PROBLEM:
Tell how many lines in these records contain the string "screwdriver", with only the number as the reply.

(Saved data entries)
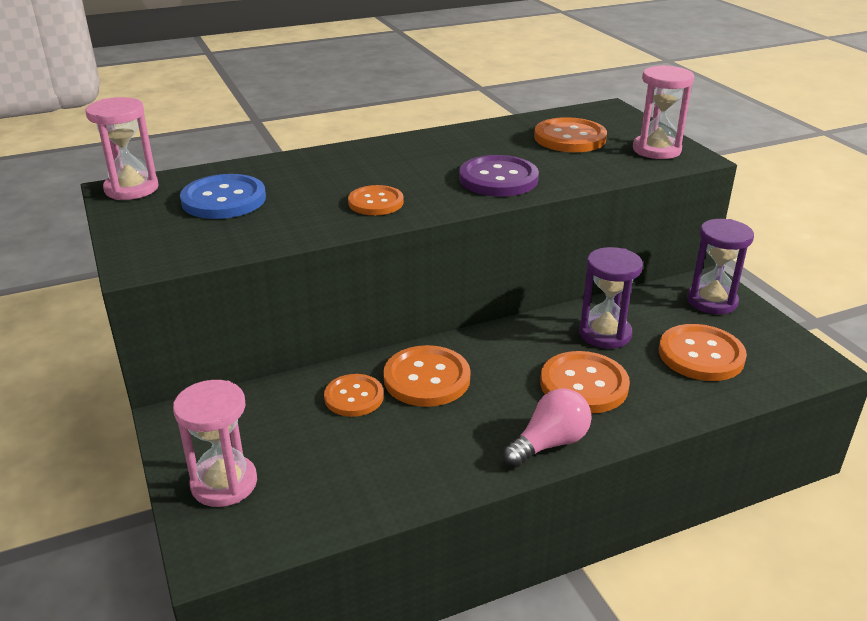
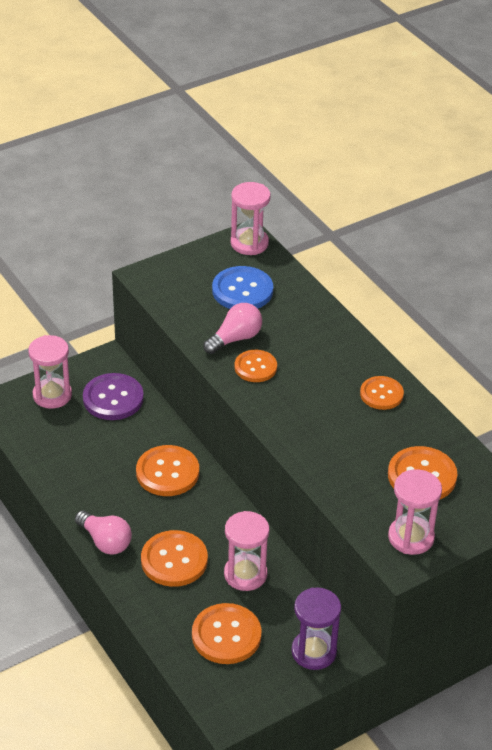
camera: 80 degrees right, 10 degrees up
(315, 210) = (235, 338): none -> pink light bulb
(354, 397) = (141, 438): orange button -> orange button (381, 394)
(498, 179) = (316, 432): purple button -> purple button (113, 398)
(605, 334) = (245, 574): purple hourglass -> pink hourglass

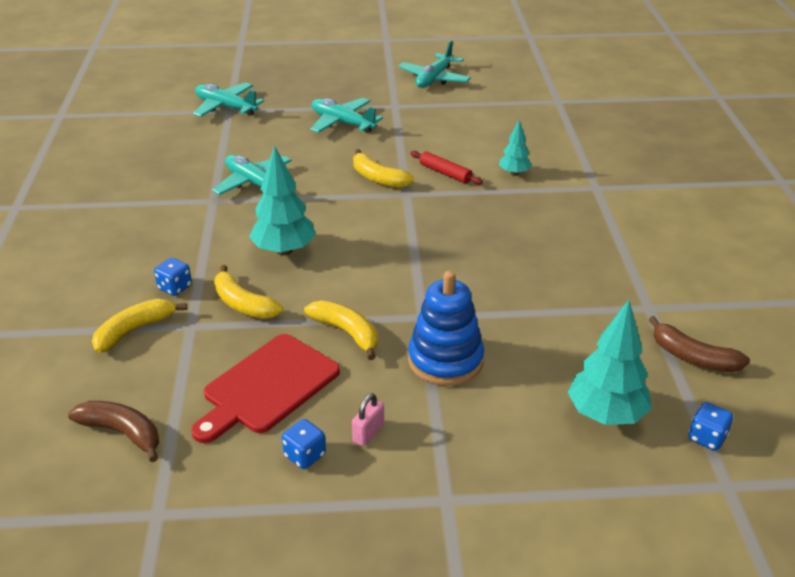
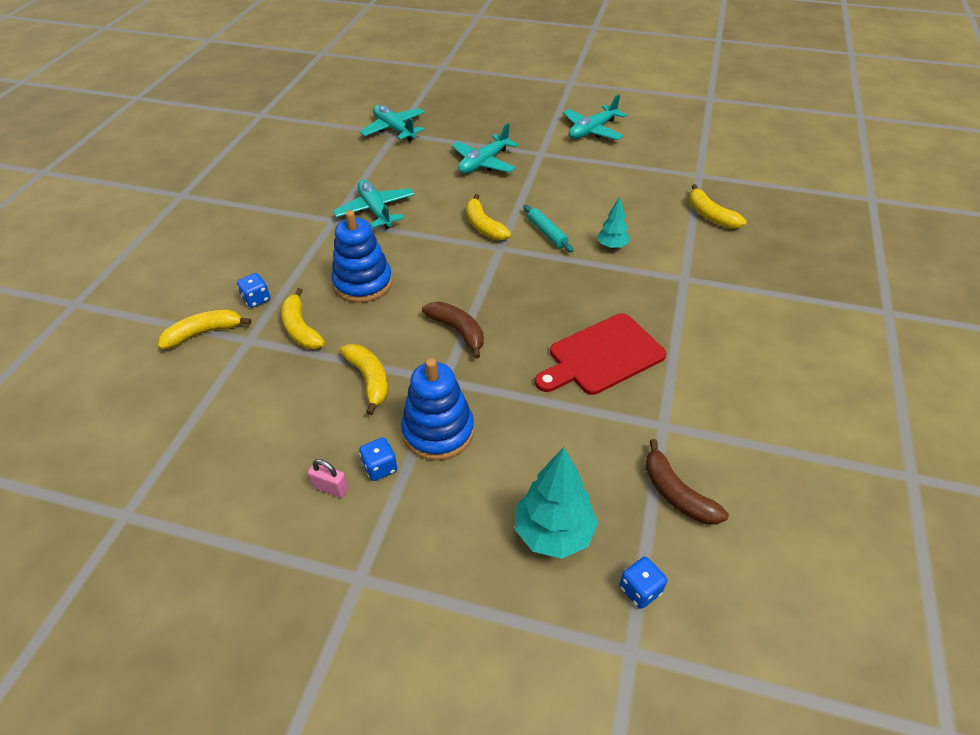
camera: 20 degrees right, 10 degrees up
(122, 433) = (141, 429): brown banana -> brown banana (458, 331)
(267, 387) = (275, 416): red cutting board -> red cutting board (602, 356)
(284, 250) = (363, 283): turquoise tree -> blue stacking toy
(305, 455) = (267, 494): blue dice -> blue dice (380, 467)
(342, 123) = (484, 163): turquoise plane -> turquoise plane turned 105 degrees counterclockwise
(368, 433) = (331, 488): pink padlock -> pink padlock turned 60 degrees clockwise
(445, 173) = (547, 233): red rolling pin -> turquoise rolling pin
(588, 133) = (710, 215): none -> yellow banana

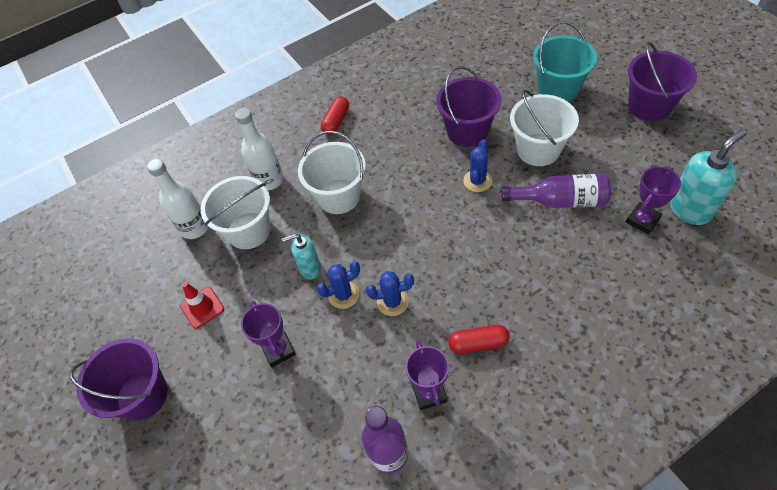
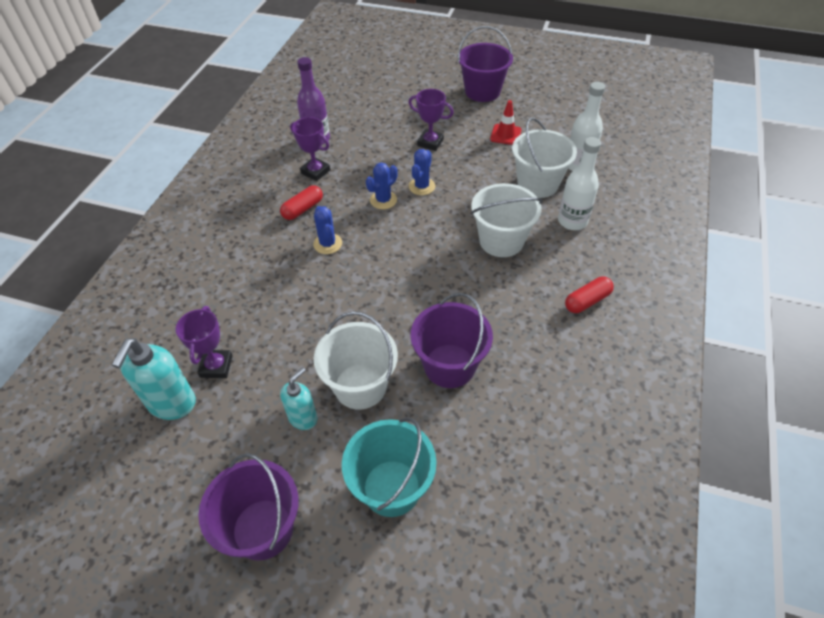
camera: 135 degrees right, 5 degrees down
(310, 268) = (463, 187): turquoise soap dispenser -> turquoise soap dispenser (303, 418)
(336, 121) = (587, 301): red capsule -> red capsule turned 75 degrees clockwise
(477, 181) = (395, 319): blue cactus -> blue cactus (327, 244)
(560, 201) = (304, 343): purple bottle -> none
...
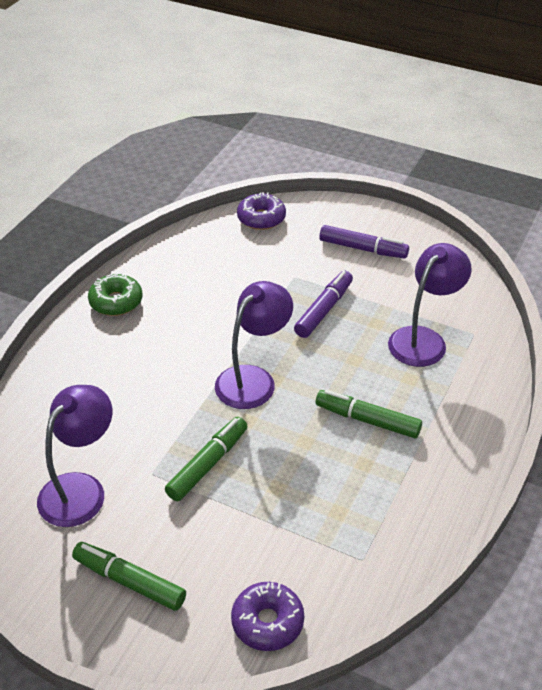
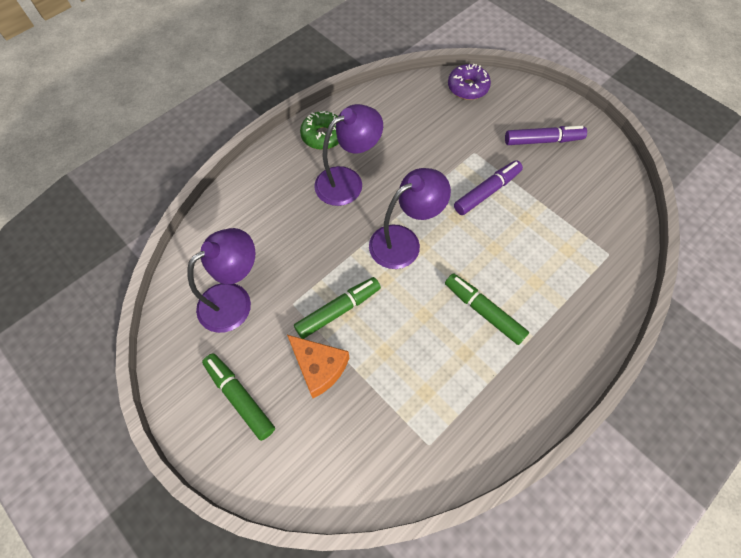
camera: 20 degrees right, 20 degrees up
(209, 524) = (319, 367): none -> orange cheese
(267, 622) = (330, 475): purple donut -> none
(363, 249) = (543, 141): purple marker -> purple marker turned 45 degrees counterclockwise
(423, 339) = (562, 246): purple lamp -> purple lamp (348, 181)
...
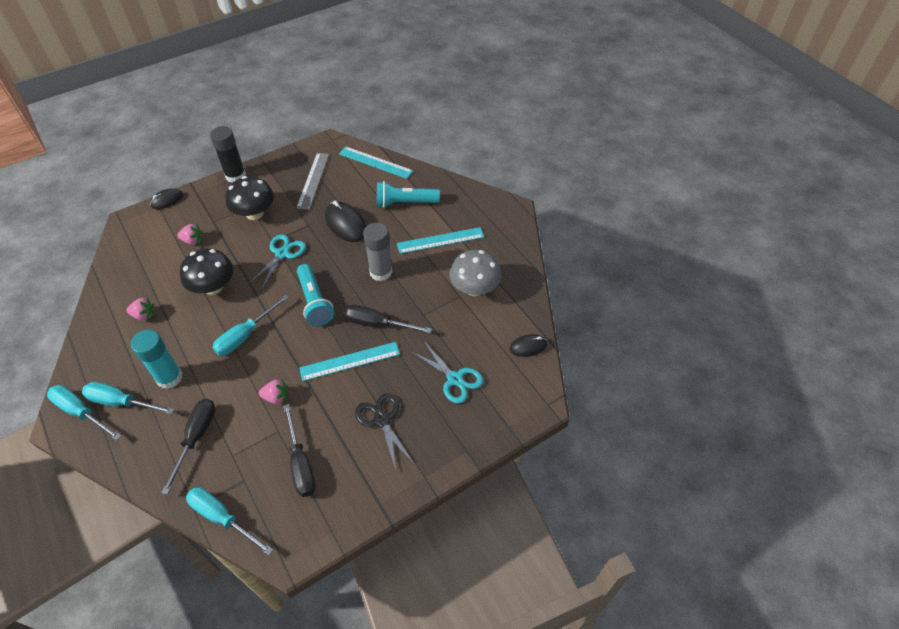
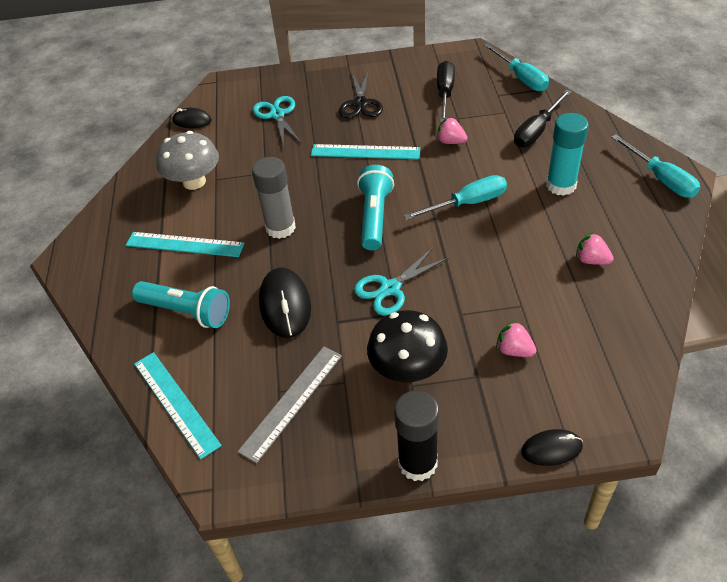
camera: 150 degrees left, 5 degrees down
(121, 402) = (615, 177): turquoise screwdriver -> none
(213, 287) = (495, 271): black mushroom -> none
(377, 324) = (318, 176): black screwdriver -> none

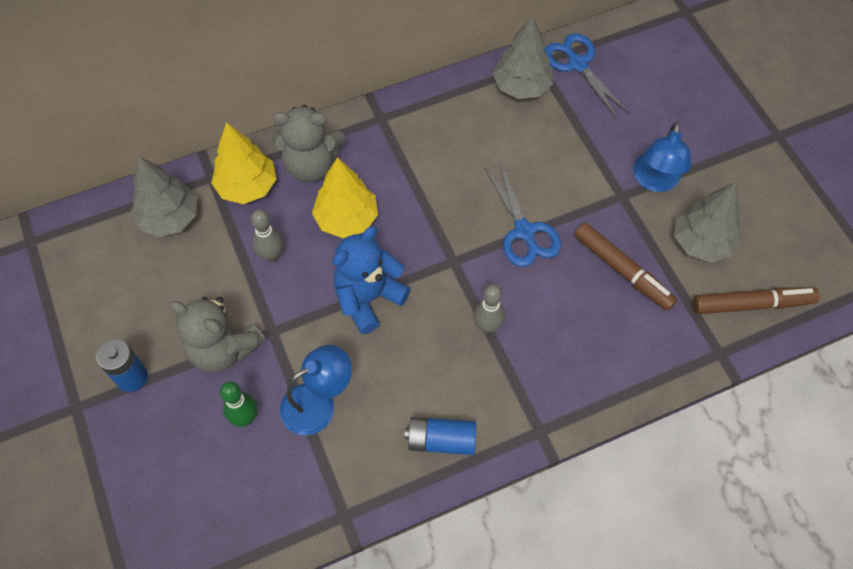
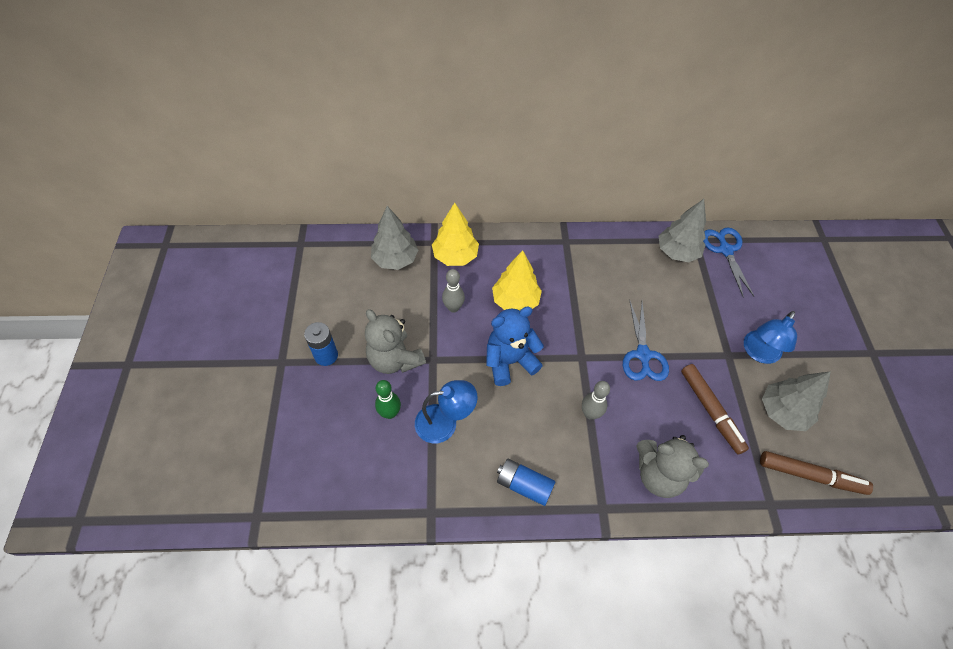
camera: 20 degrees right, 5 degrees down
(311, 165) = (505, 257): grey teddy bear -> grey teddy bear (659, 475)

WRITTEN SOLUTION:
2